:: Problem statement ::
If a line in the listing below holds the word "plus", it counts toward the total; report that total alone.

:: Data for the task ::
----------

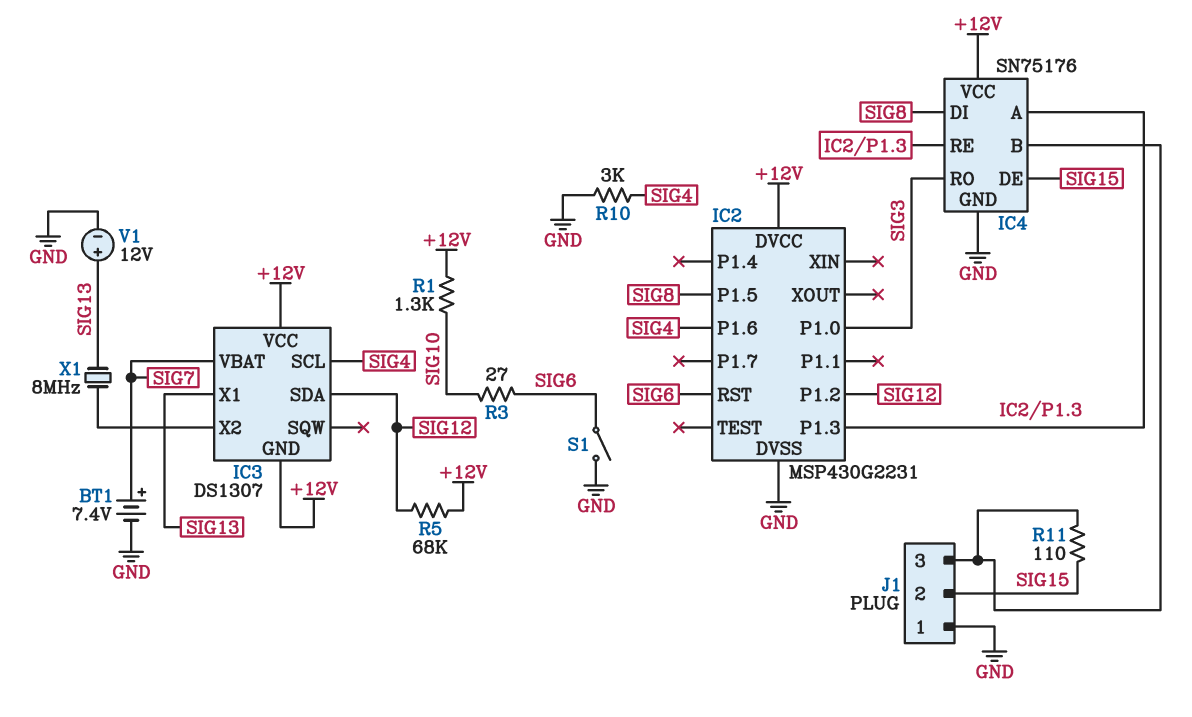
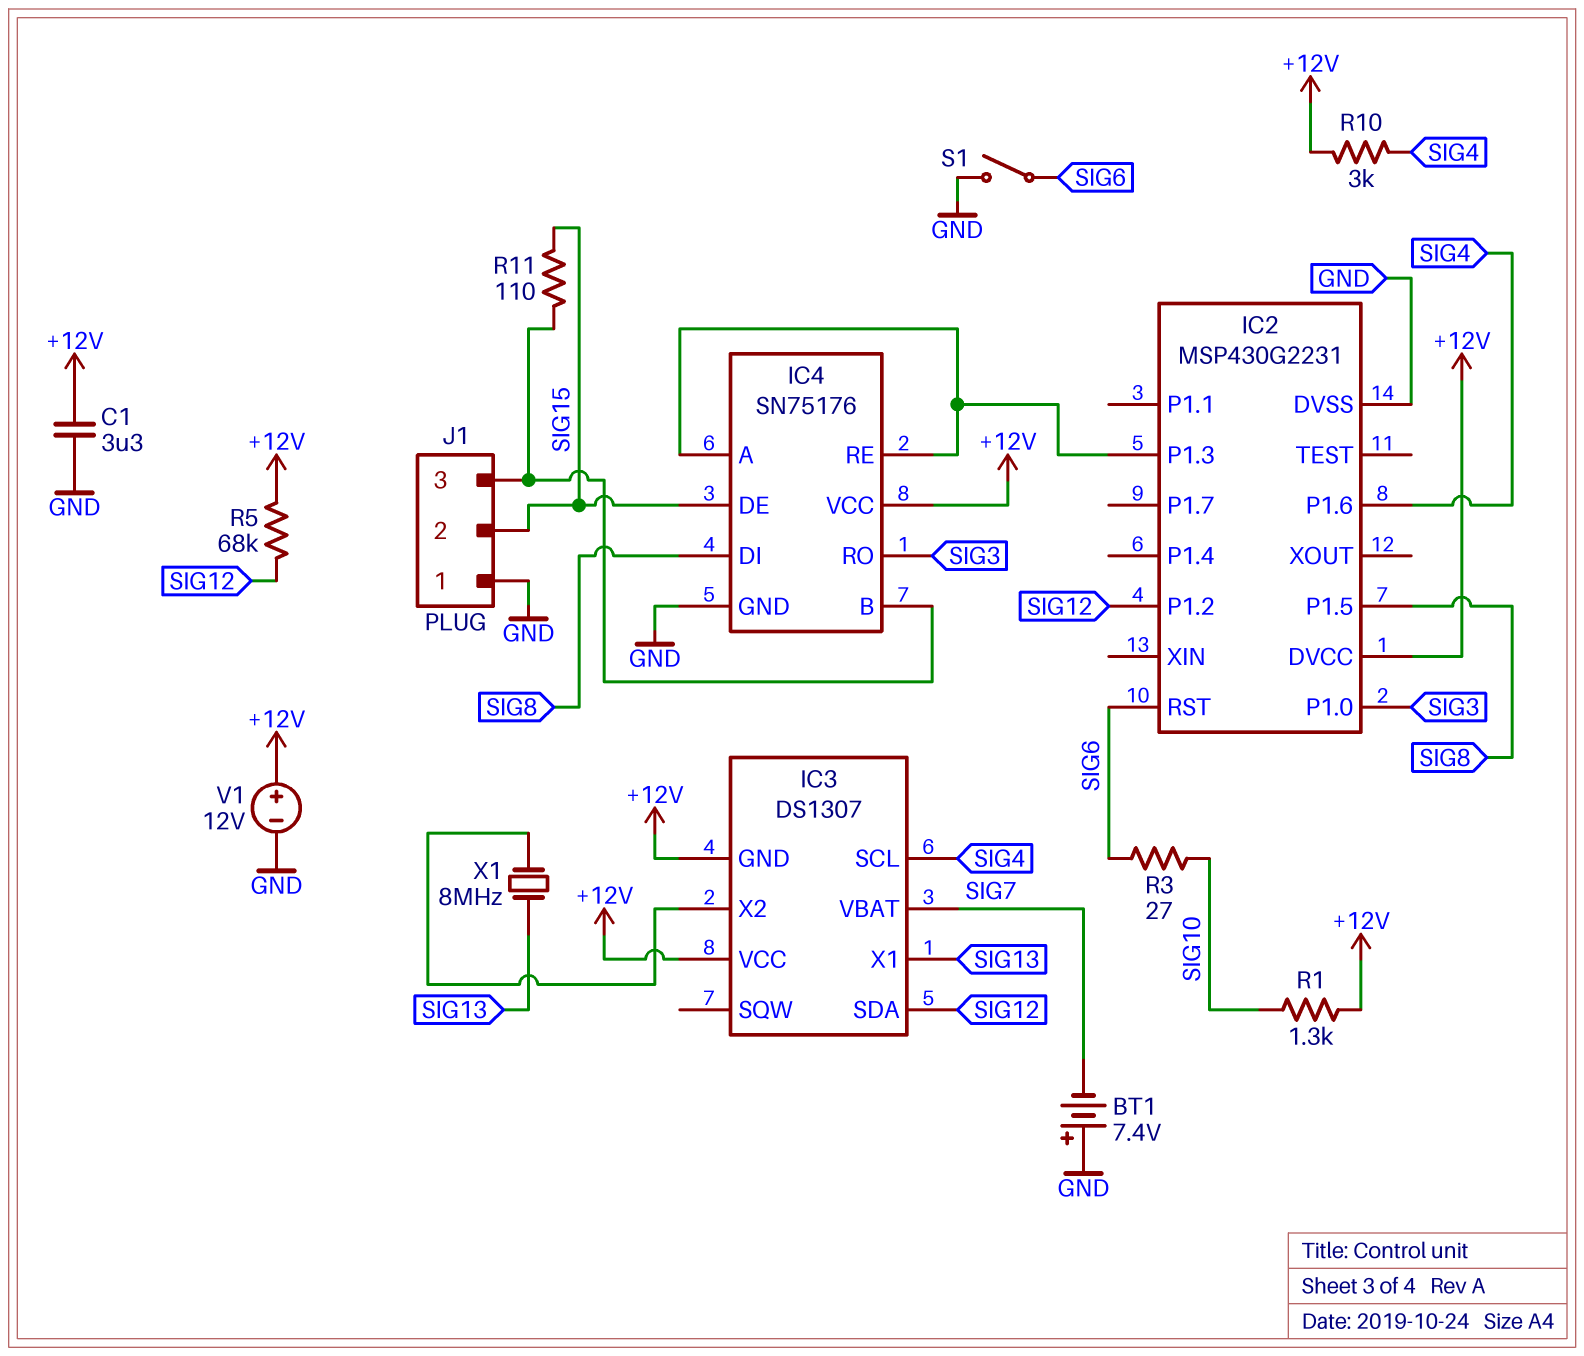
BT1: 7.4V (plus SIG7, minus GND) -> 7.4V (plus GND, minus SIG7)
C1: none -> 3.3uF (+12V, GND)
R10: 3k (GND, SIG4) -> 3k (+12V, SIG4)
V1: 12V (plus SIG13, minus GND) -> 12V (plus +12V, minus GND)

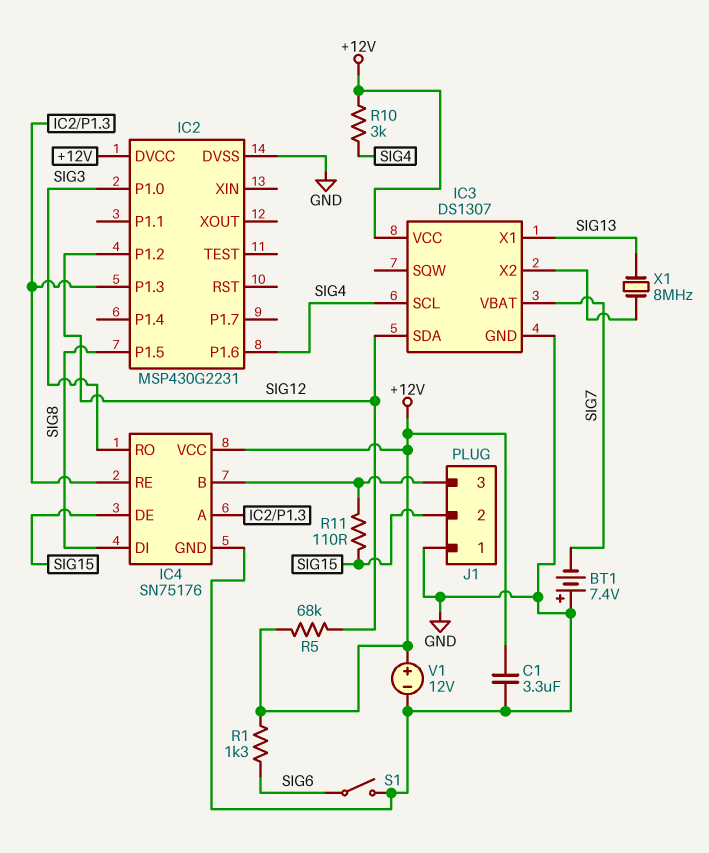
IC2 pin RST: SIG6 -> none
IC3 pin GND: +12V -> GND
R1: 1.3k (+12V, SIG10) -> 1.3k (+12V, SIG6)
R3: 27 (SIG6, SIG10) -> none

----------

:: Solution for this task ::
2